__Material to process__:
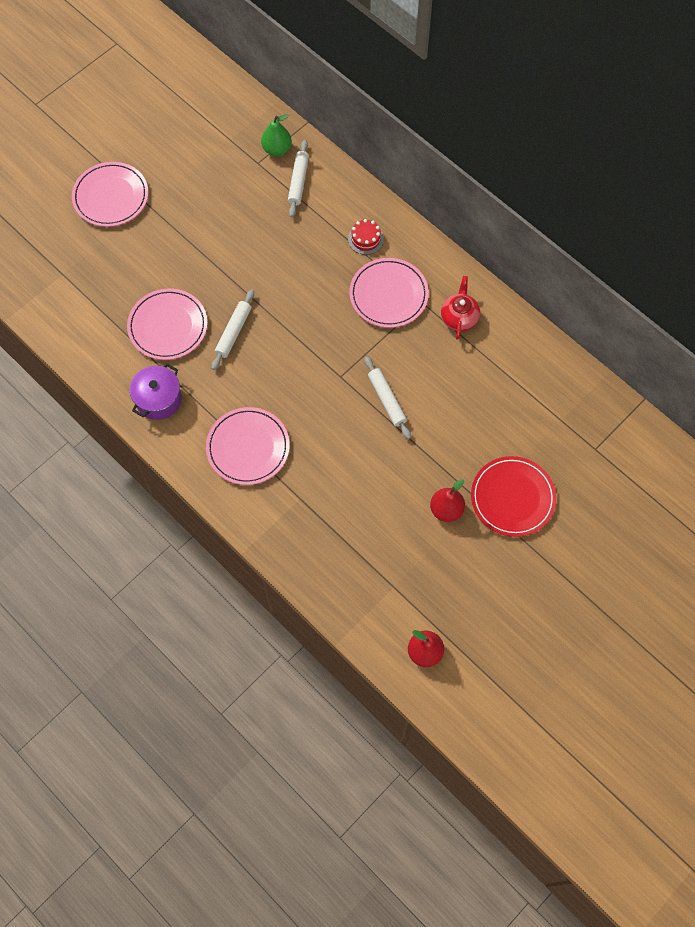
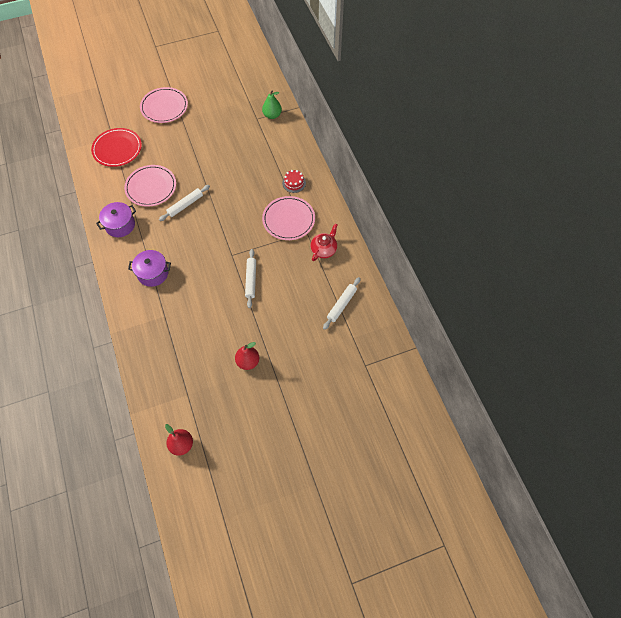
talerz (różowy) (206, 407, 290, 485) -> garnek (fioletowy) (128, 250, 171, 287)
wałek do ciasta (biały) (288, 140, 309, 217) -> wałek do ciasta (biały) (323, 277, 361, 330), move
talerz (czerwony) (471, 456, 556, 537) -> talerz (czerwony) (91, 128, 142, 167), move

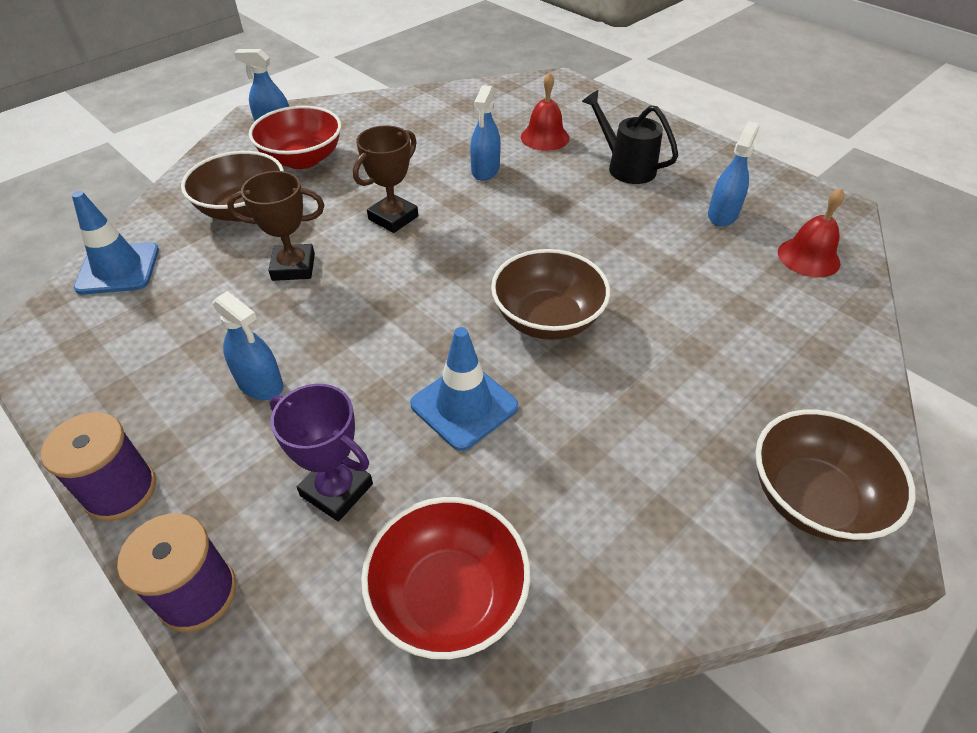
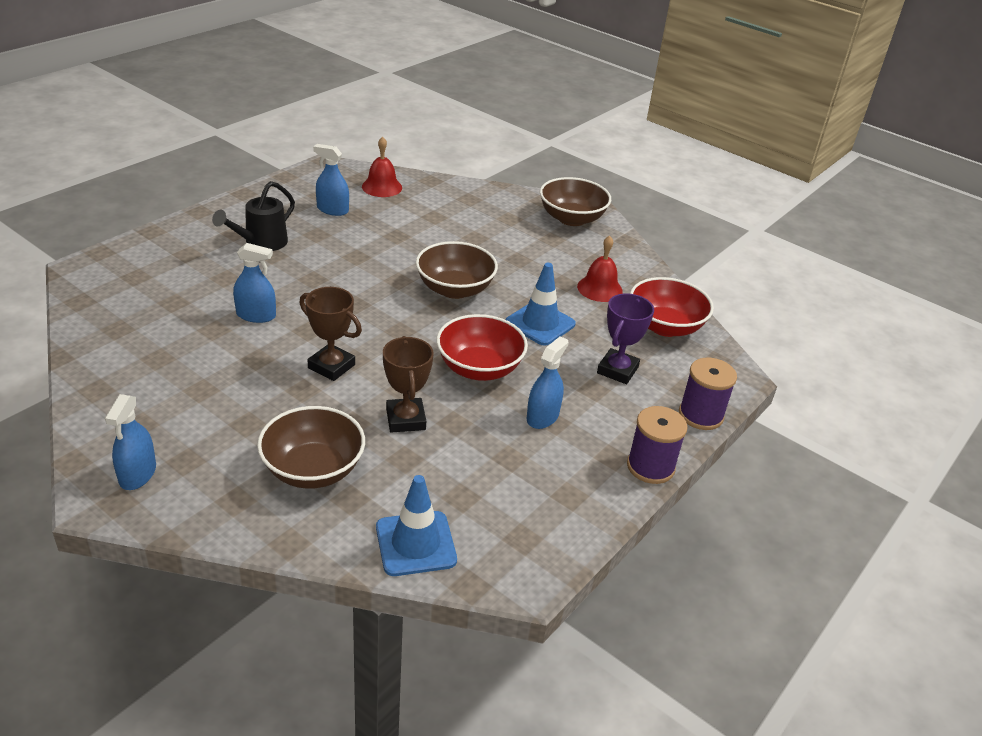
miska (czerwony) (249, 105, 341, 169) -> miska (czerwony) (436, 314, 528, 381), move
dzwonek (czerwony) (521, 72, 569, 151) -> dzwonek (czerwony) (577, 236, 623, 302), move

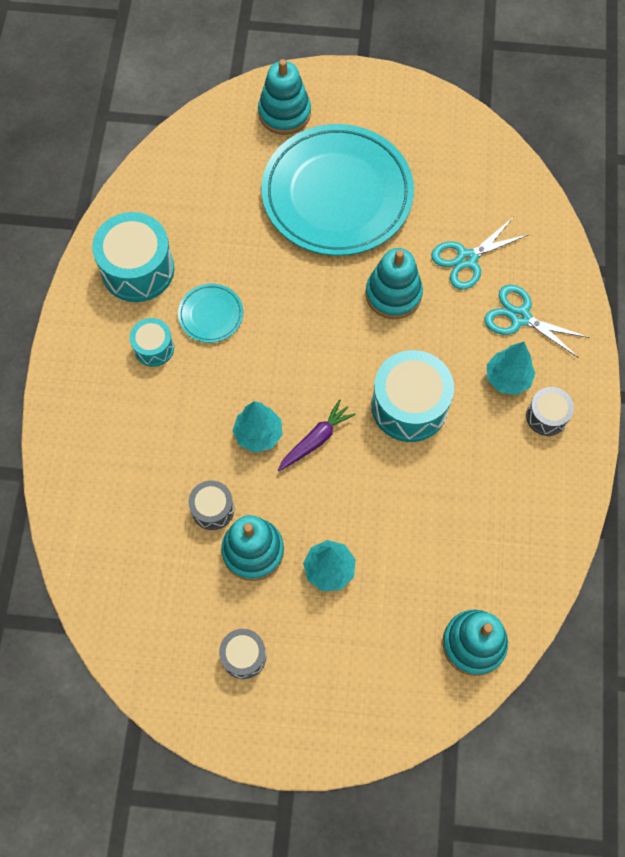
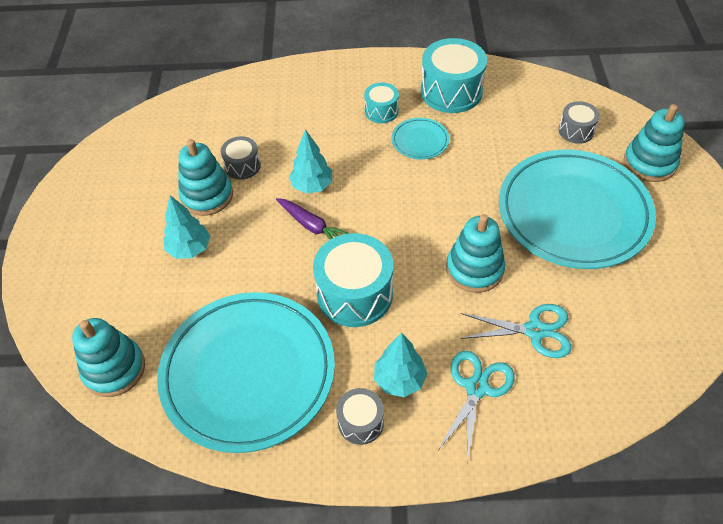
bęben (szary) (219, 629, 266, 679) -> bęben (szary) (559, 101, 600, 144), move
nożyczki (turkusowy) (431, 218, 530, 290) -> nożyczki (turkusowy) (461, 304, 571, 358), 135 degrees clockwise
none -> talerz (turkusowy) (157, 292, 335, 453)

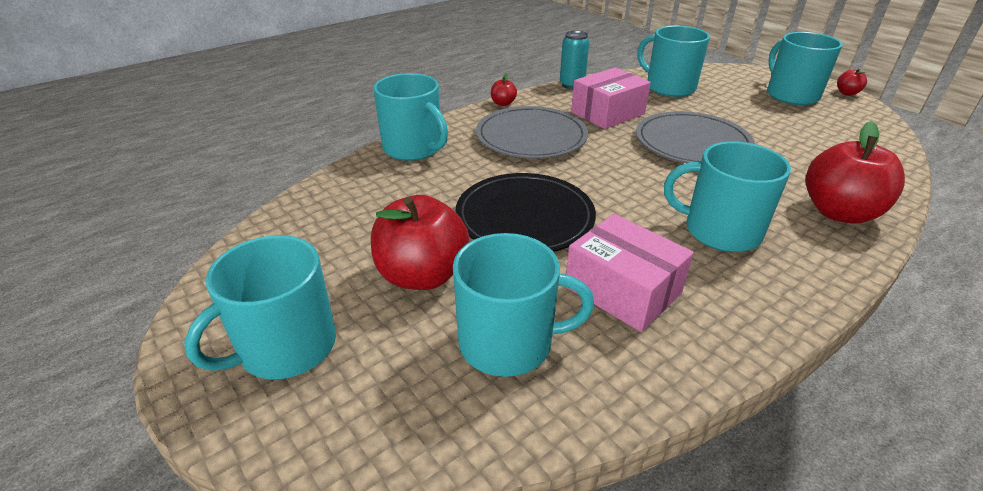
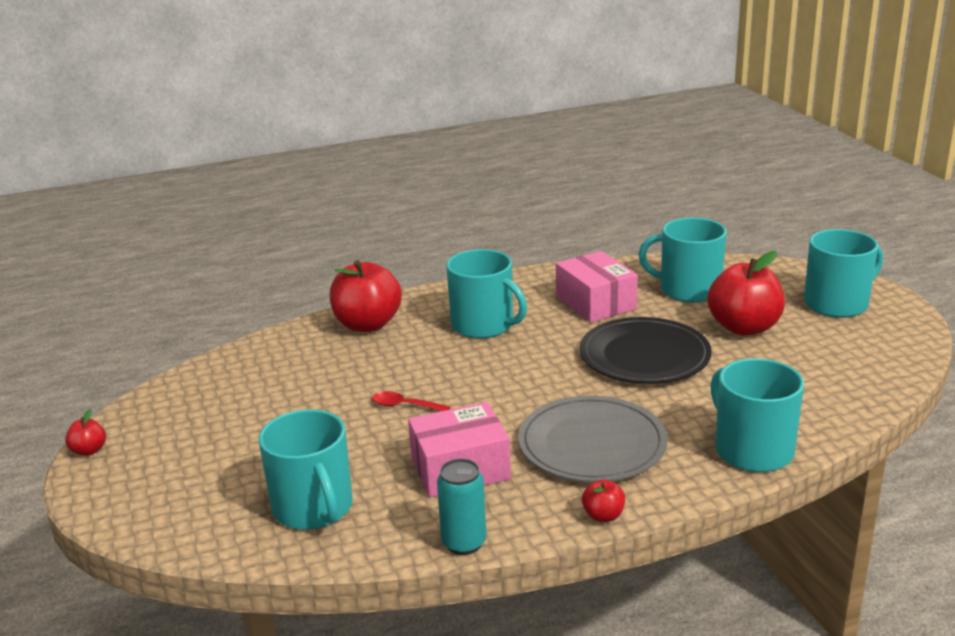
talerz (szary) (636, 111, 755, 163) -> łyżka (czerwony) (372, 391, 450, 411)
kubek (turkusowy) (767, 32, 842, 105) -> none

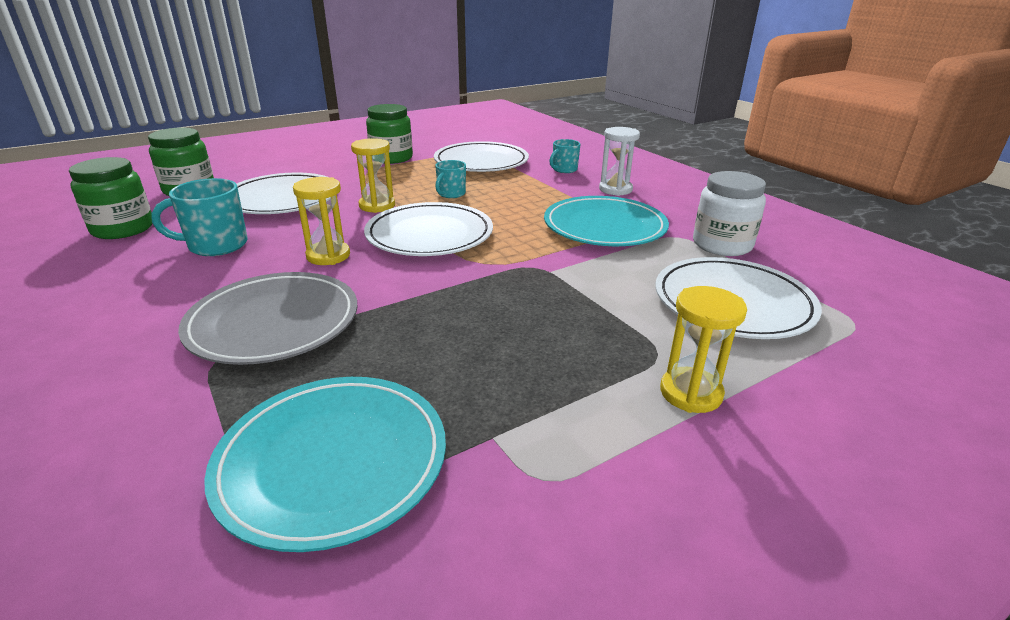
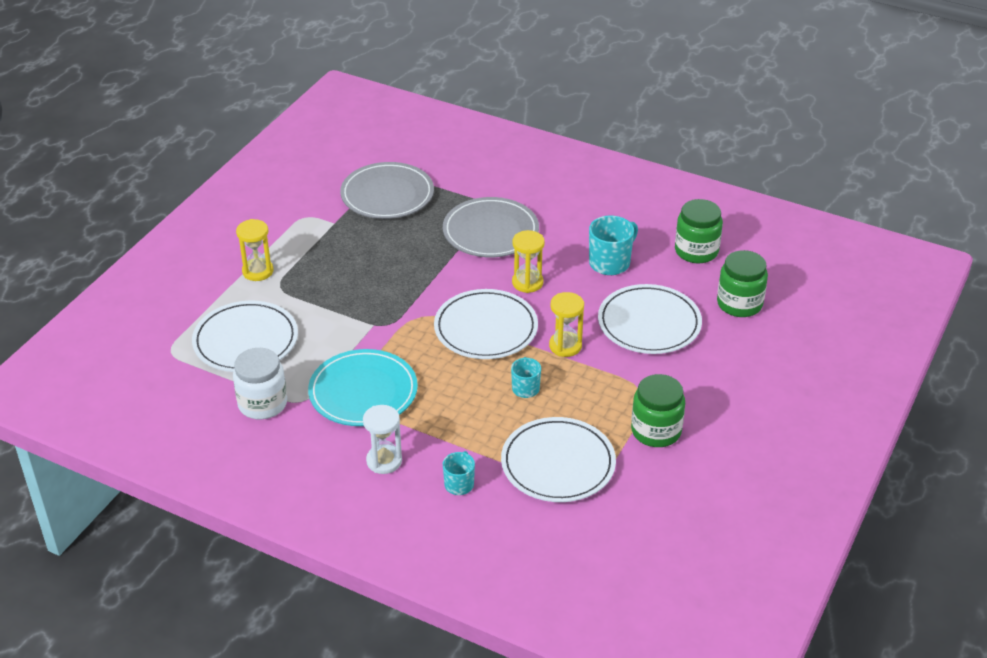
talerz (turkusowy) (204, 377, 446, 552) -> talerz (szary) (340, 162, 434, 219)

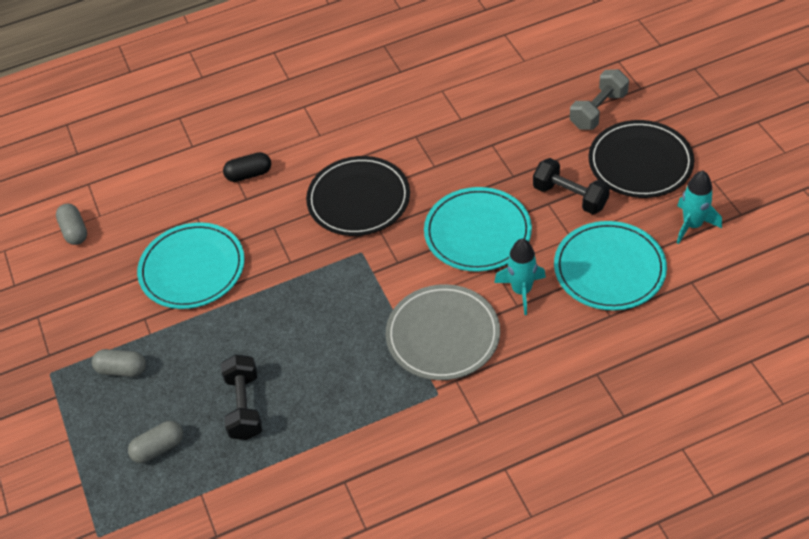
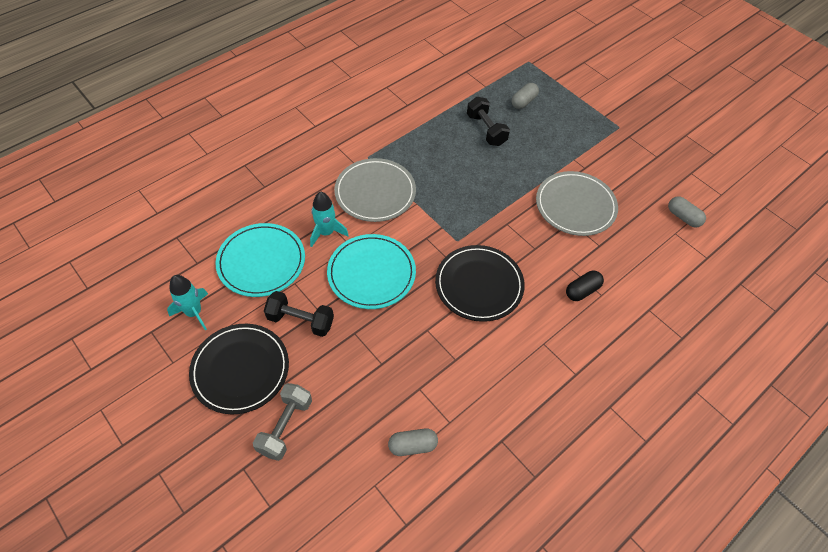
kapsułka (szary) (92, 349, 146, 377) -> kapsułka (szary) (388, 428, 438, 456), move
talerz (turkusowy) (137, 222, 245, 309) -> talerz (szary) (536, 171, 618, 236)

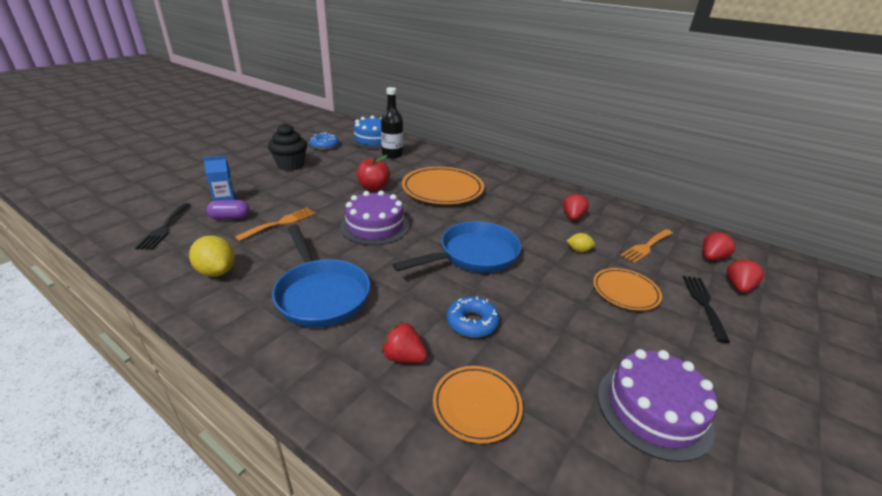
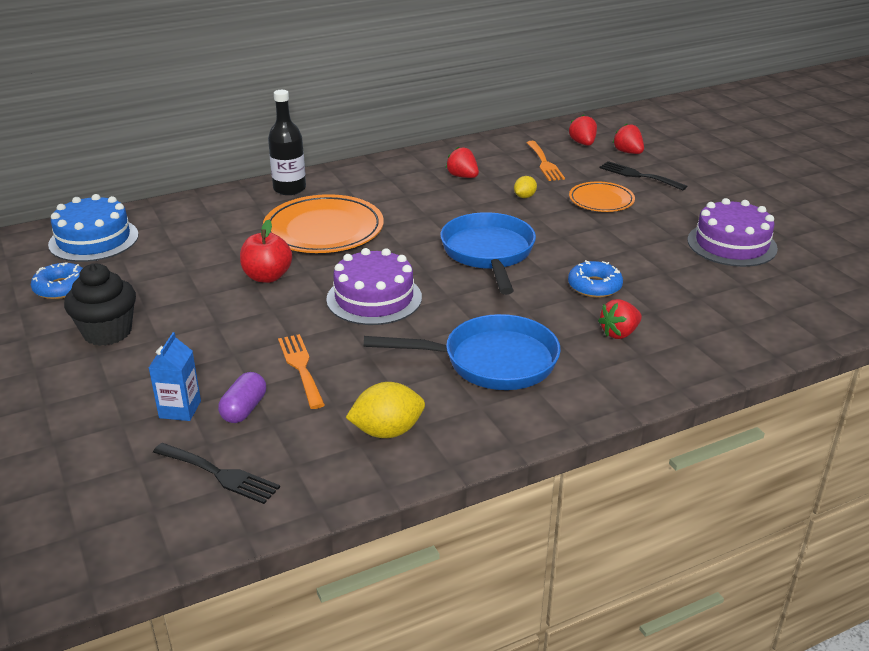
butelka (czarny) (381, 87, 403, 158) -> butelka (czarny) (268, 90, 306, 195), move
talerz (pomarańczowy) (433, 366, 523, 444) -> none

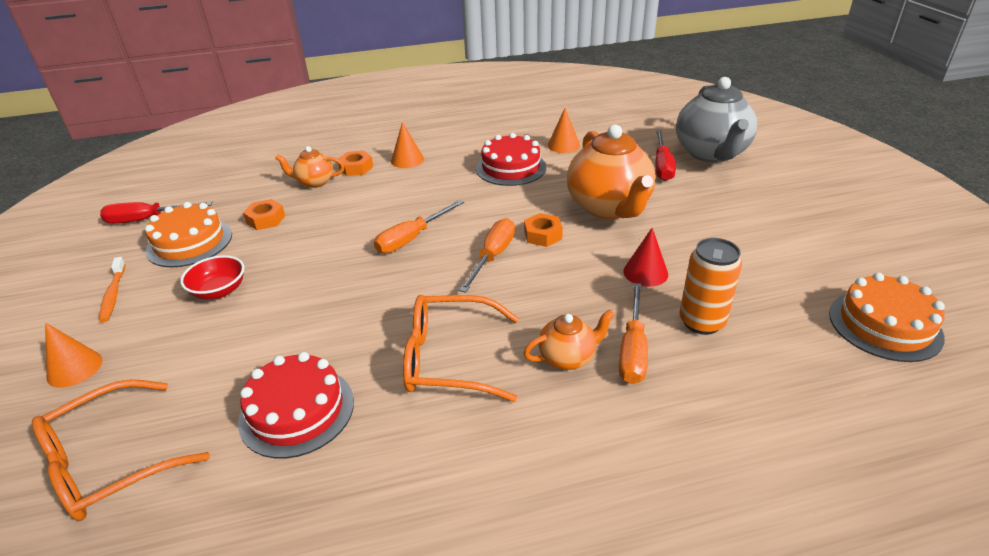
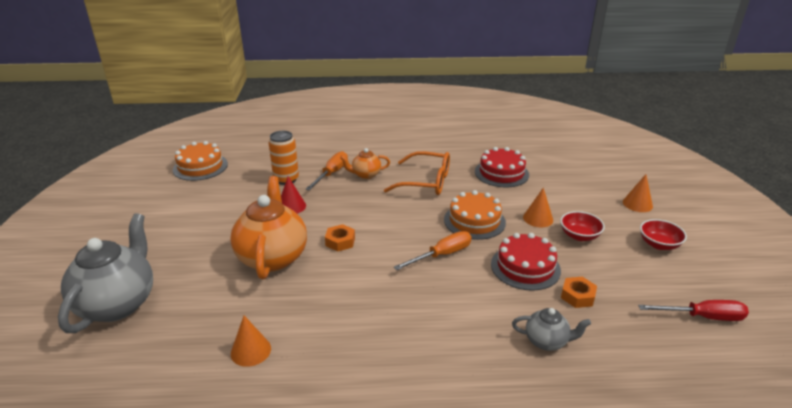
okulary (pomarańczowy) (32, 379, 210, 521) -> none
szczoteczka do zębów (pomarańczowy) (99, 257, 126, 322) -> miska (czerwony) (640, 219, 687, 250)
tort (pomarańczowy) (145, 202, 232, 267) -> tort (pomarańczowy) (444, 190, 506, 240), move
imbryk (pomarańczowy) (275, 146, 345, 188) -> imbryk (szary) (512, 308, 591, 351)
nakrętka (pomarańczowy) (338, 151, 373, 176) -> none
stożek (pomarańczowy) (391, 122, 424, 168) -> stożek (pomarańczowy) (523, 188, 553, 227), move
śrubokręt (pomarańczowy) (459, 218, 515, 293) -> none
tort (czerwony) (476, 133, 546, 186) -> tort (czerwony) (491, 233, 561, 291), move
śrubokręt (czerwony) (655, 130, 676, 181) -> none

__What the exercise asks__: Repeat, exactly and in full, all the material above except its pictures.

__Response box__:
talerz (różowy) (206, 407, 290, 485) -> garnek (fioletowy) (128, 250, 171, 287)
wałek do ciasta (biały) (288, 140, 309, 217) -> wałek do ciasta (biały) (323, 277, 361, 330), move
talerz (czerwony) (471, 456, 556, 537) -> talerz (czerwony) (91, 128, 142, 167), move

miska (czerwony) (249, 105, 341, 169) -> miska (czerwony) (436, 314, 528, 381), move
dzwonek (czerwony) (521, 72, 569, 151) -> dzwonek (czerwony) (577, 236, 623, 302), move

bęben (szary) (219, 629, 266, 679) -> bęben (szary) (559, 101, 600, 144), move
nożyczki (turkusowy) (431, 218, 530, 290) -> nożyczki (turkusowy) (461, 304, 571, 358), 135 degrees clockwise
none -> talerz (turkusowy) (157, 292, 335, 453)

talerz (szary) (636, 111, 755, 163) -> łyżka (czerwony) (372, 391, 450, 411)
kubek (turkusowy) (767, 32, 842, 105) -> none

talerz (turkusowy) (204, 377, 446, 552) -> talerz (szary) (340, 162, 434, 219)

kapsułka (szary) (92, 349, 146, 377) -> kapsułka (szary) (388, 428, 438, 456), move
talerz (turkusowy) (137, 222, 245, 309) -> talerz (szary) (536, 171, 618, 236)

butelka (czarny) (381, 87, 403, 158) -> butelka (czarny) (268, 90, 306, 195), move
talerz (pomarańczowy) (433, 366, 523, 444) -> none

okulary (pomarańczowy) (32, 379, 210, 521) -> none
szczoteczka do zębów (pomarańczowy) (99, 257, 126, 322) -> miska (czerwony) (640, 219, 687, 250)
tort (pomarańczowy) (145, 202, 232, 267) -> tort (pomarańczowy) (444, 190, 506, 240), move
imbryk (pomarańczowy) (275, 146, 345, 188) -> imbryk (szary) (512, 308, 591, 351)
nakrętka (pomarańczowy) (338, 151, 373, 176) -> none
stożek (pomarańczowy) (391, 122, 424, 168) -> stożek (pomarańczowy) (523, 188, 553, 227), move
śrubokręt (pomarańczowy) (459, 218, 515, 293) -> none
tort (czerwony) (476, 133, 546, 186) -> tort (czerwony) (491, 233, 561, 291), move
śrubokręt (czerwony) (655, 130, 676, 181) -> none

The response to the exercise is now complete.